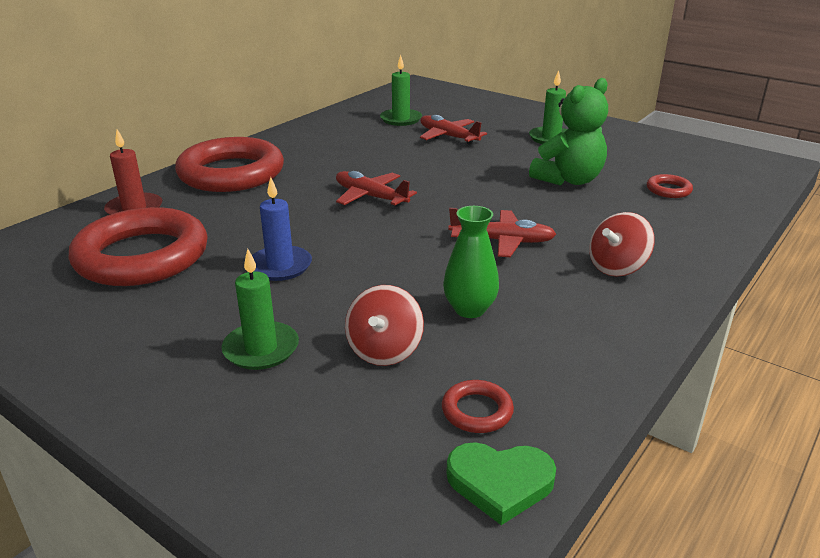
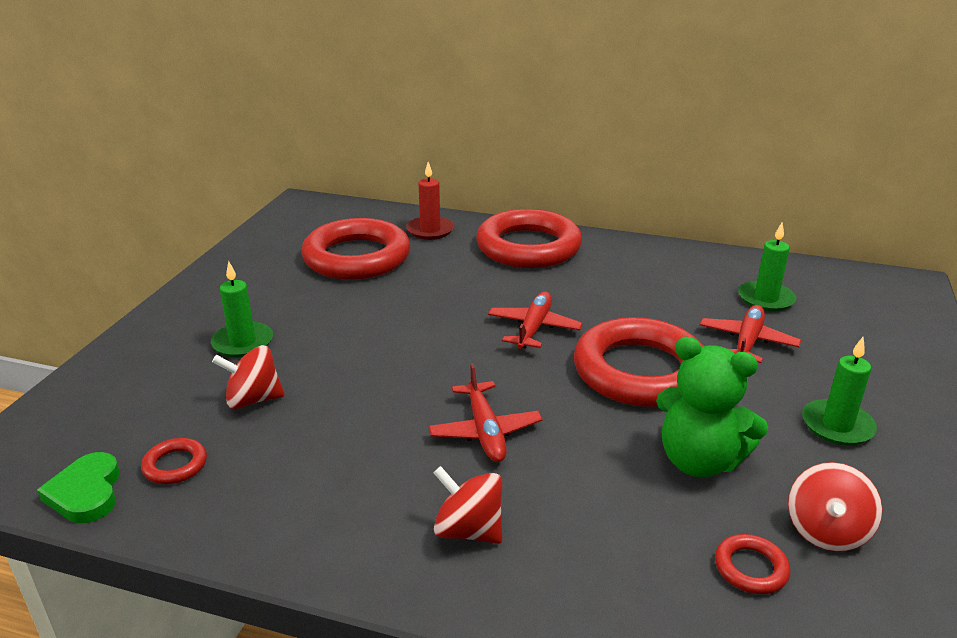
camera: 70 degrees right, 0 degrees up
(280, 266) = (368, 317): blue candle -> none
(459, 174) = (640, 371): none -> red ring
(469, 309) = (333, 433): green vase -> none
(642, 165) = (826, 531): none -> red spinning top

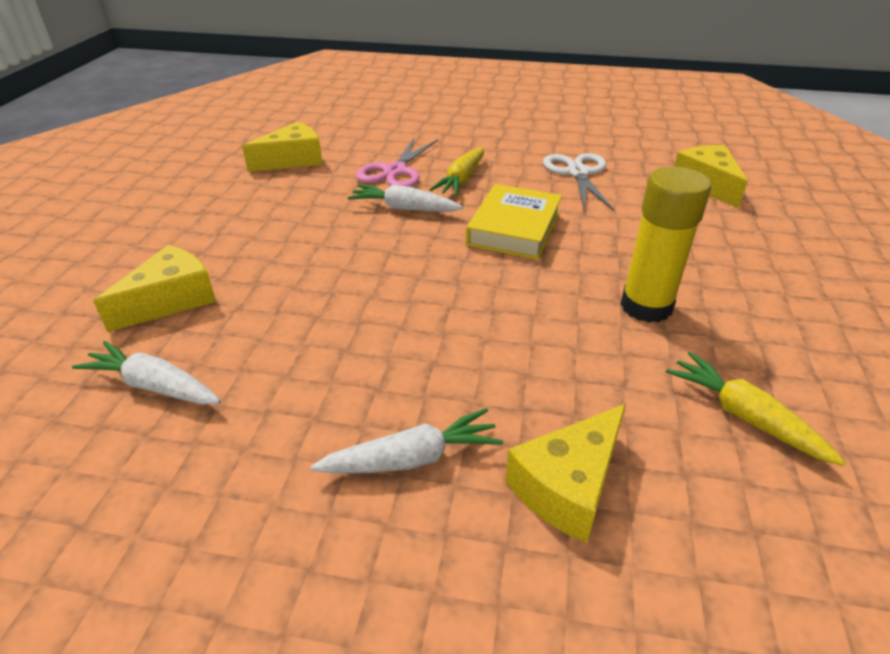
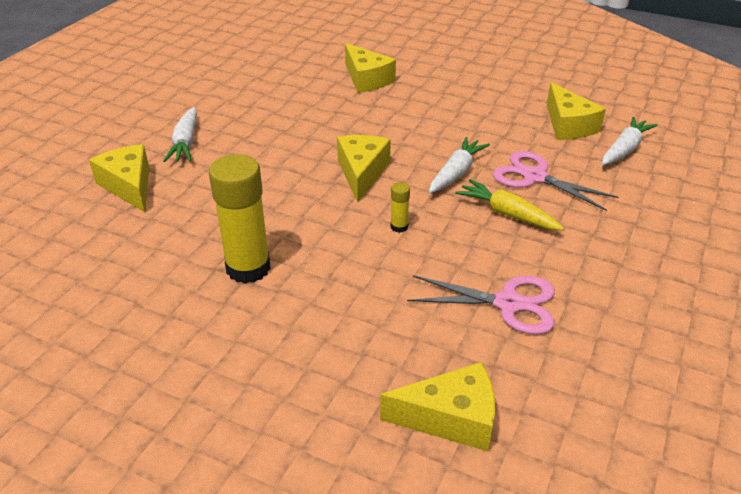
camera: 105 degrees right, 0 degrees up
(154, 386) = (290, 78): white carrot -> white carrot (624, 149)
(429, 264) = (361, 173): none -> yellow cheese
(514, 228) = (399, 227): yellow book -> yellow glue stick
(578, 173) = (508, 303): white scissors -> pink scissors
(745, 417) = (114, 271): yellow carrot -> none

▶ **DESCRIPTION OF THE TASK**:
Please print exactly the lines from the one containing "(514, 228) = (399, 227): yellow" through the last line of the records, both included, and nothing else.

▶ **TASK RESPONSE**:
(514, 228) = (399, 227): yellow book -> yellow glue stick
(578, 173) = (508, 303): white scissors -> pink scissors
(745, 417) = (114, 271): yellow carrot -> none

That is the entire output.